» Task requirements: Since only part of the records is wanted, repeat exactly the lines from the one containing "Raw messages: [624,53,850,195]" through the last line, both included.

Two-dimensional motion records:

--------

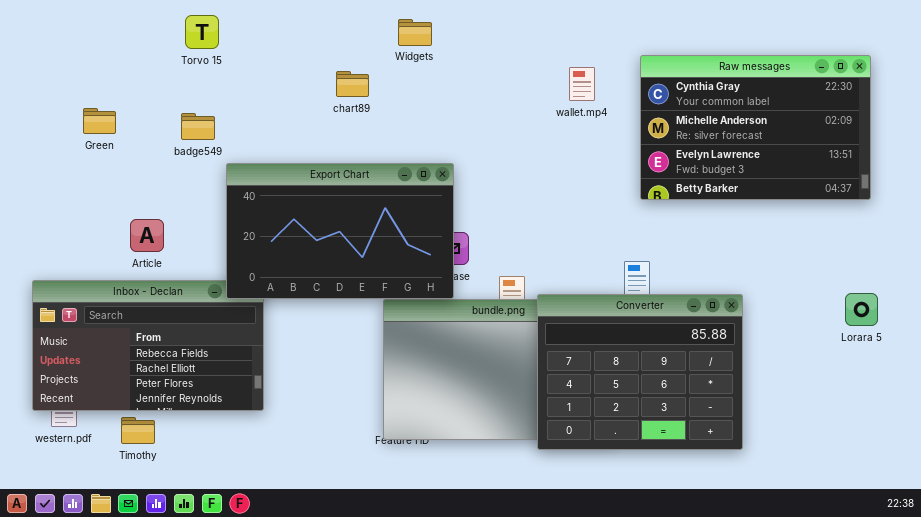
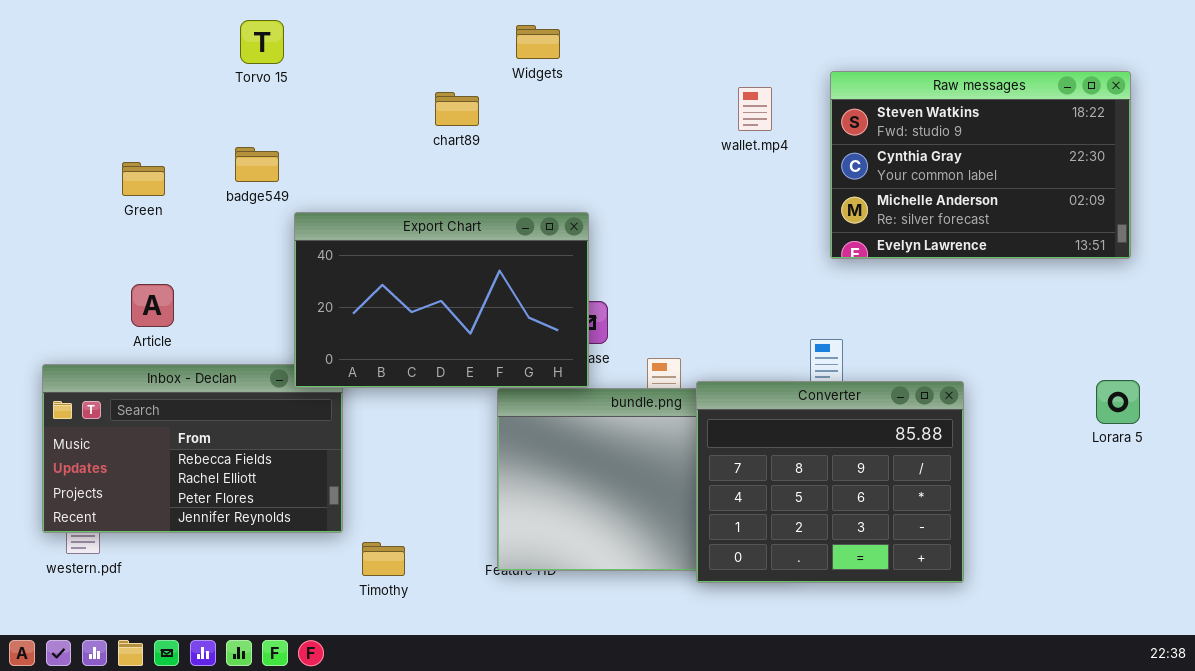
Raw messages: [640,55,871,200] -> [830,71,1131,259], scrolled up 1 row
Green: [83,108,116,134] -> [122,162,165,196], moved
Article: [130,219,164,252] -> [131,284,174,327], moved
Timothy: [121,417,155,444] -> [362,542,405,576], moved

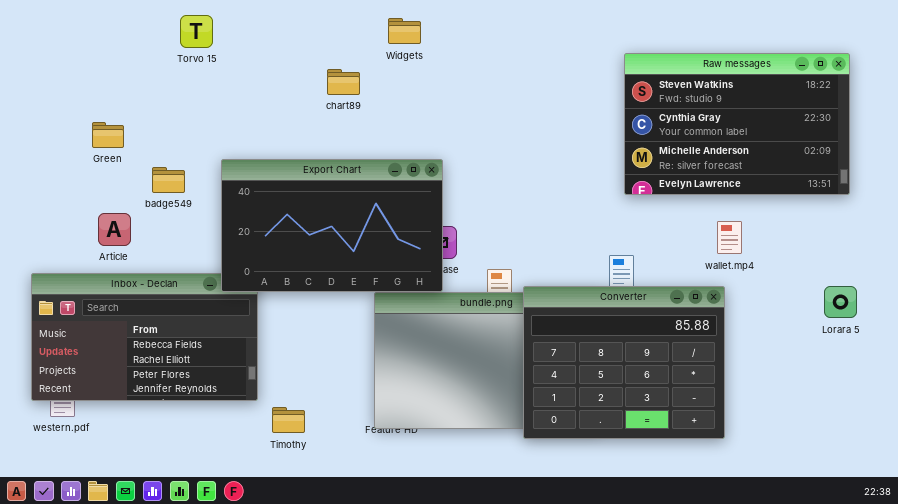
wallet.mp4: [738,87,772,131] -> [717,221,742,254], moved
badge549: [235,147,279,182] -> [152,167,185,193], moved

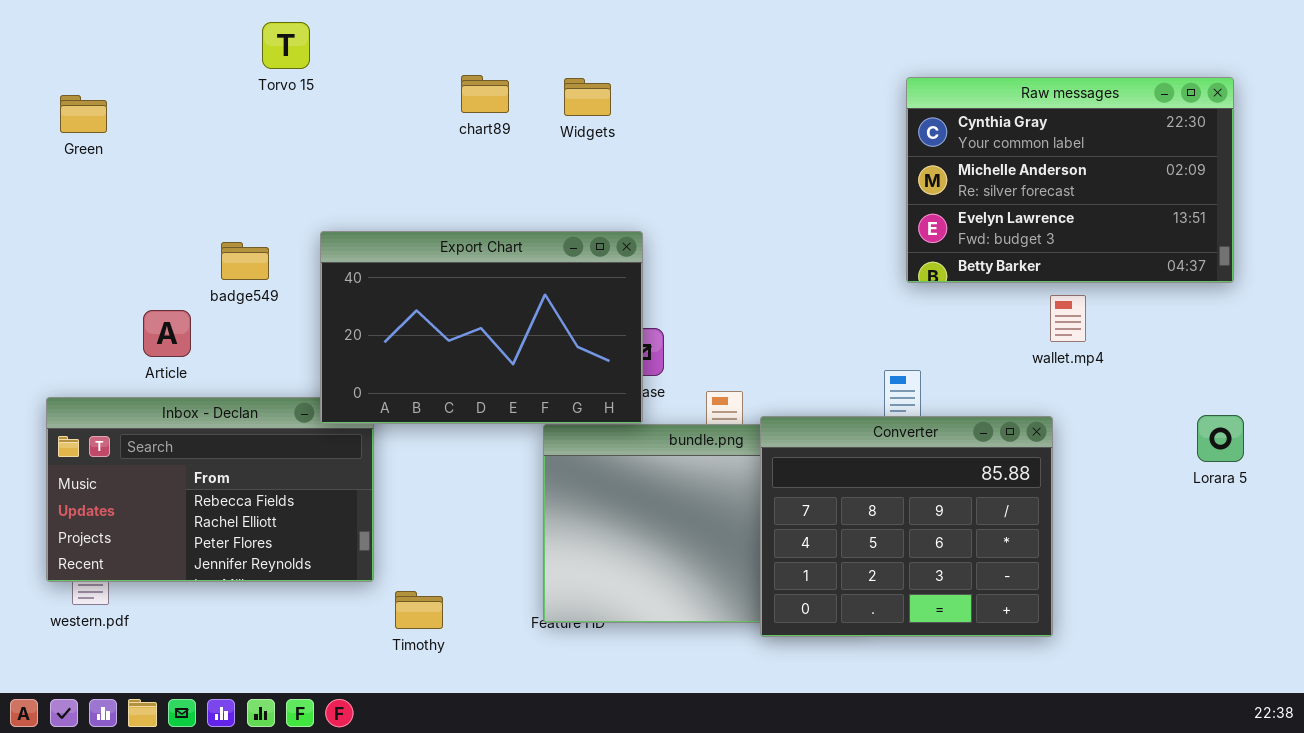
Widgets: [388,18,421,44] -> [564,78,611,116], moved
Raw messages: [624,53,850,195] -> [906,77,1234,283], scrolled down 1 row
chart89: [327,69,360,95] -> [461,75,509,113], moved
Green: [92,122,124,148] -> [60,95,107,133], moved
wallet.mp4: [717,221,742,254] -> [1050,295,1086,342], moved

--------

» Response for this exercise:
Raw messages: [624,53,850,195] -> [906,77,1234,283], scrolled down 1 row
chart89: [327,69,360,95] -> [461,75,509,113], moved
Green: [92,122,124,148] -> [60,95,107,133], moved
wallet.mp4: [717,221,742,254] -> [1050,295,1086,342], moved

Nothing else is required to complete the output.